[Collected data]
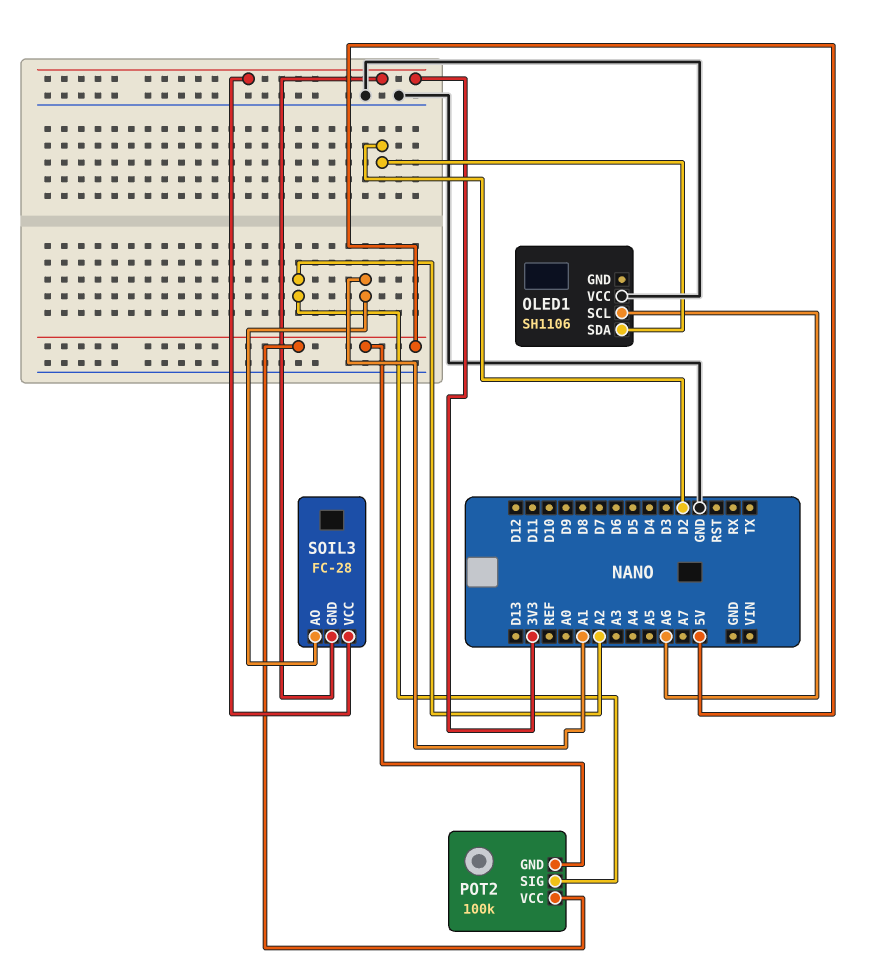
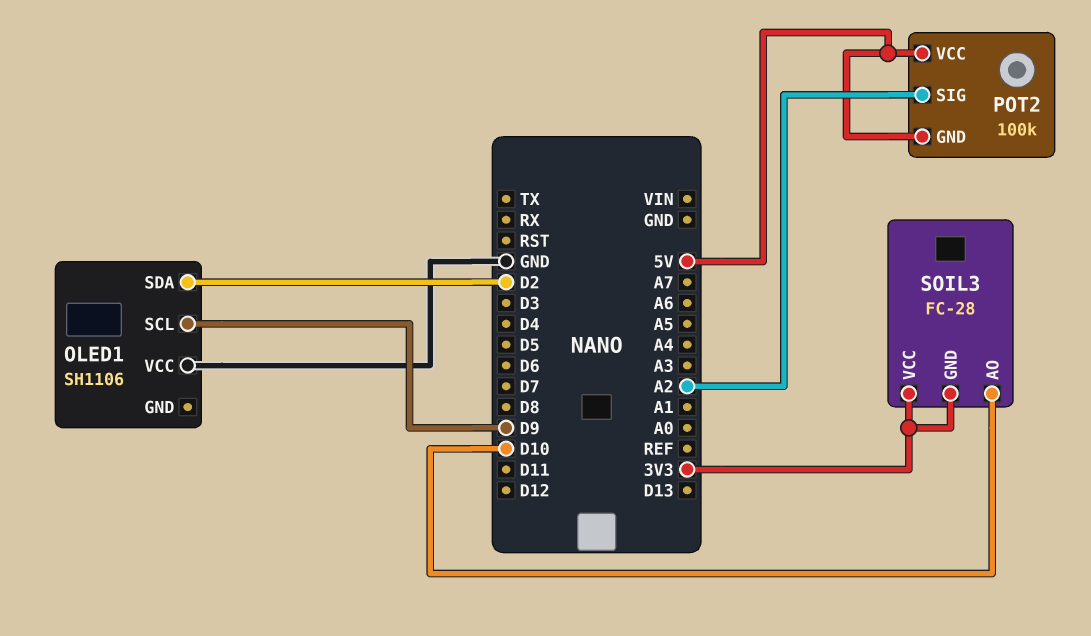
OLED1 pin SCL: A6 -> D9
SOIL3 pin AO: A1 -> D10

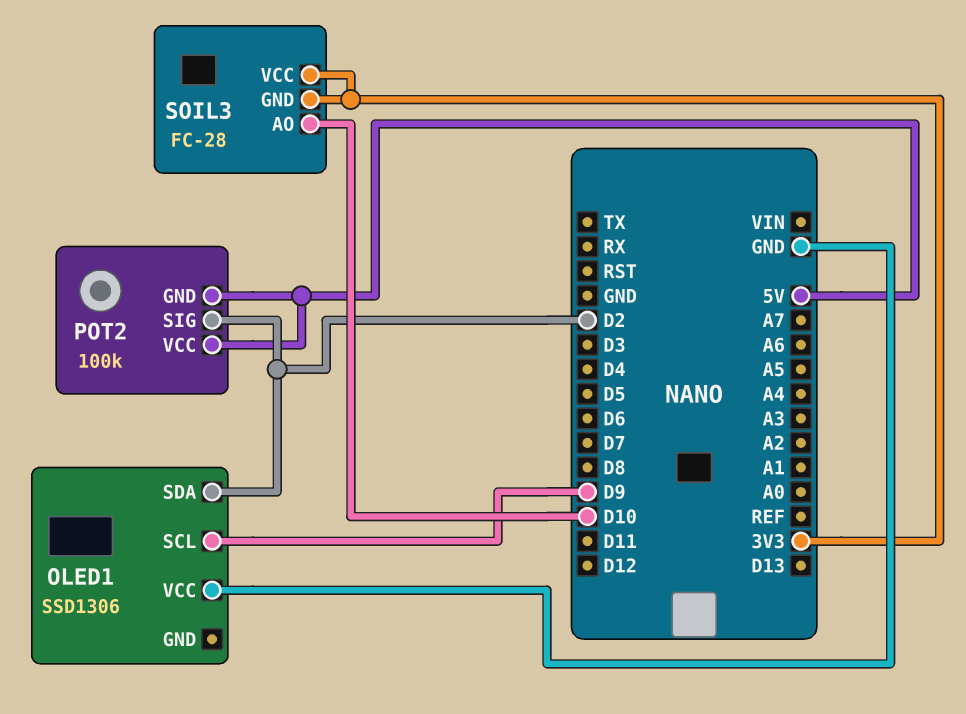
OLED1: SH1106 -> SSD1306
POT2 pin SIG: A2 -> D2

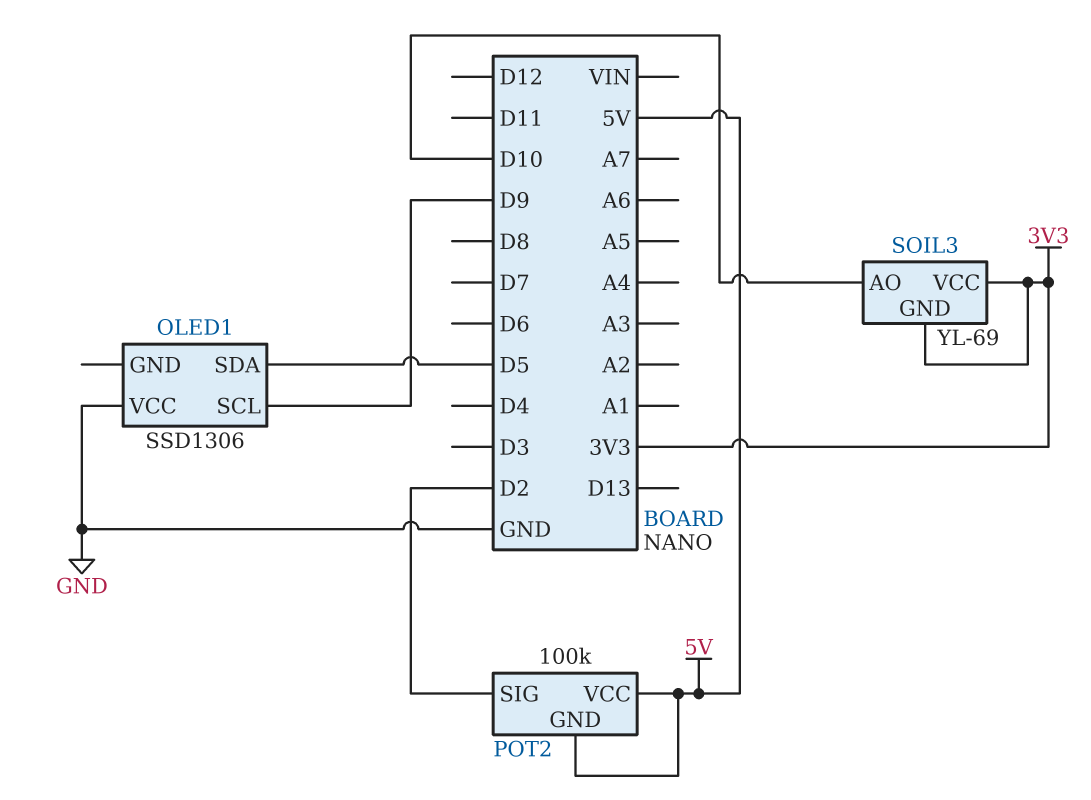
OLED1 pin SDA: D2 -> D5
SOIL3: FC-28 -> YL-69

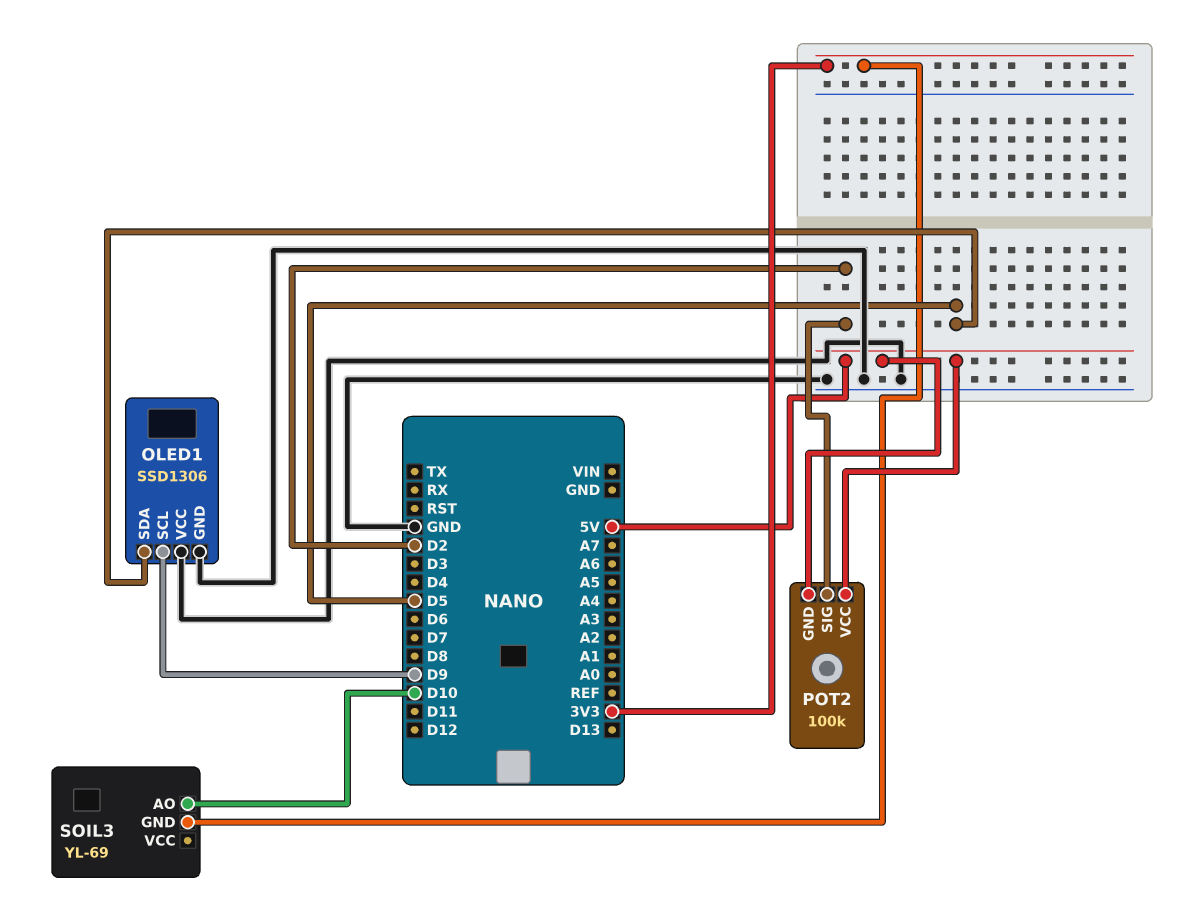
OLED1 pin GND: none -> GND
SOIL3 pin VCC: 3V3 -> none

Activity: Beginning with the line that holds "POT2 pin SIG: A2 -> D2", return each line through the end of the records above exactly. Do not include pictures.

Solution for this exercise:
POT2 pin SIG: A2 -> D2

OLED1 pin SDA: D2 -> D5
SOIL3: FC-28 -> YL-69

OLED1 pin GND: none -> GND
SOIL3 pin VCC: 3V3 -> none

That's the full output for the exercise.